* _Goal of the exercise_:
Below are the entries; give again exactly the lines from the one mentioning "turquoise nut [437,409,469,444]" through the one mentioning "none -> red mushroom [305,480,332,506]", inclusive.

* _Data for this task_:
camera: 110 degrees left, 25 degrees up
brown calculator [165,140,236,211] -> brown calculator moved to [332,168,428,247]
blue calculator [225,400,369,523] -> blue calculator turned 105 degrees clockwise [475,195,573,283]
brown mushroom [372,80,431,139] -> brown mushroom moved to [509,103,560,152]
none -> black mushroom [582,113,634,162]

---

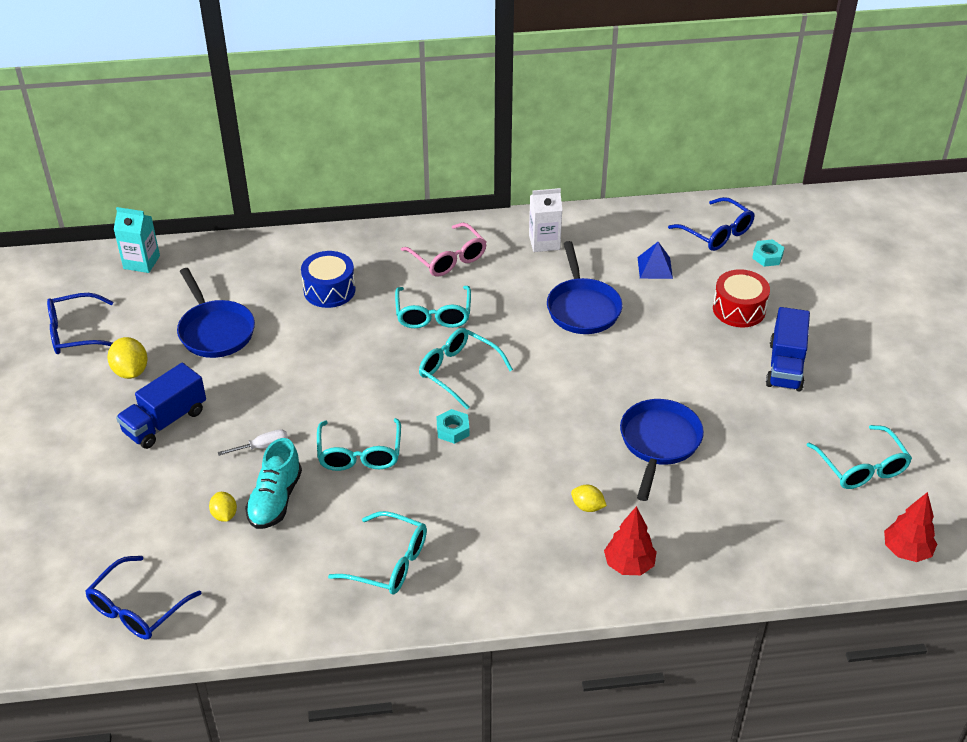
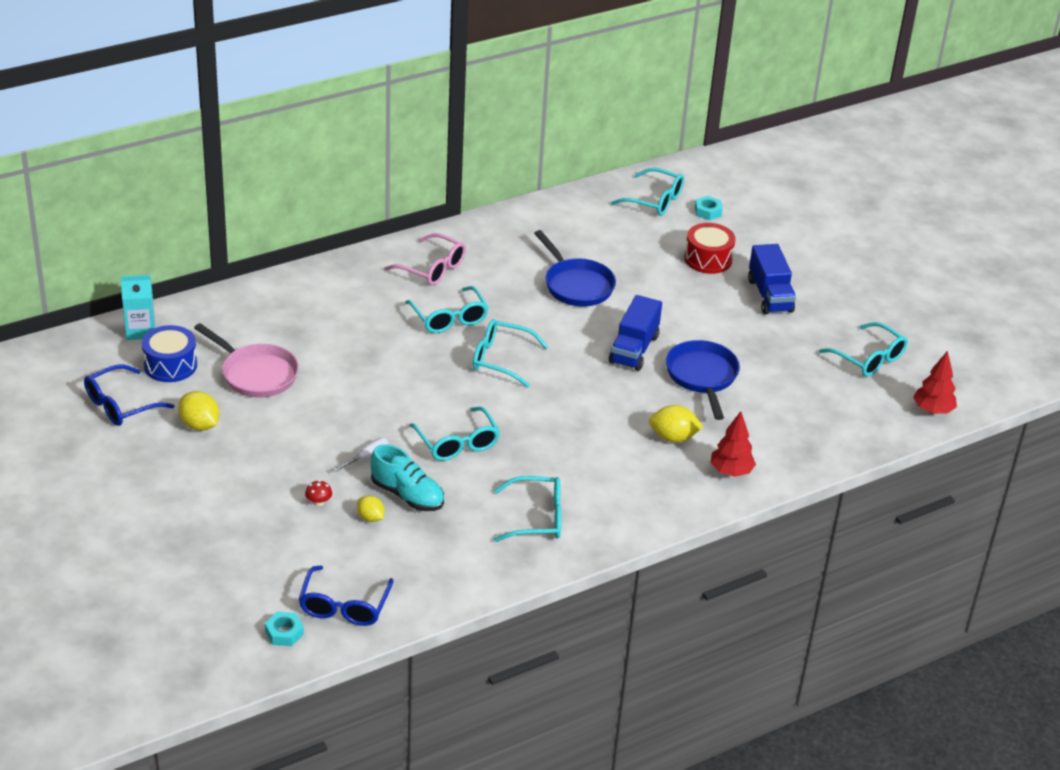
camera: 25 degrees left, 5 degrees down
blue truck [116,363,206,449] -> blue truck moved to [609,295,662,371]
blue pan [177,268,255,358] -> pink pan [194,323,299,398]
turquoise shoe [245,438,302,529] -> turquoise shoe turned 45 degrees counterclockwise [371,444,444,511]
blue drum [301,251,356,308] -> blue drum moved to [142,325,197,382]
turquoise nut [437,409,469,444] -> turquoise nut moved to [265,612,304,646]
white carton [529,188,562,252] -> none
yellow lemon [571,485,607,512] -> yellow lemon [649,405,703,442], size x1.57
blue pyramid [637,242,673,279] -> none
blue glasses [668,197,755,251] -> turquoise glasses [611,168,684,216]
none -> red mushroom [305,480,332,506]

* _Answer_:
turquoise nut [437,409,469,444] -> turquoise nut moved to [265,612,304,646]
white carton [529,188,562,252] -> none
yellow lemon [571,485,607,512] -> yellow lemon [649,405,703,442], size x1.57
blue pyramid [637,242,673,279] -> none
blue glasses [668,197,755,251] -> turquoise glasses [611,168,684,216]
none -> red mushroom [305,480,332,506]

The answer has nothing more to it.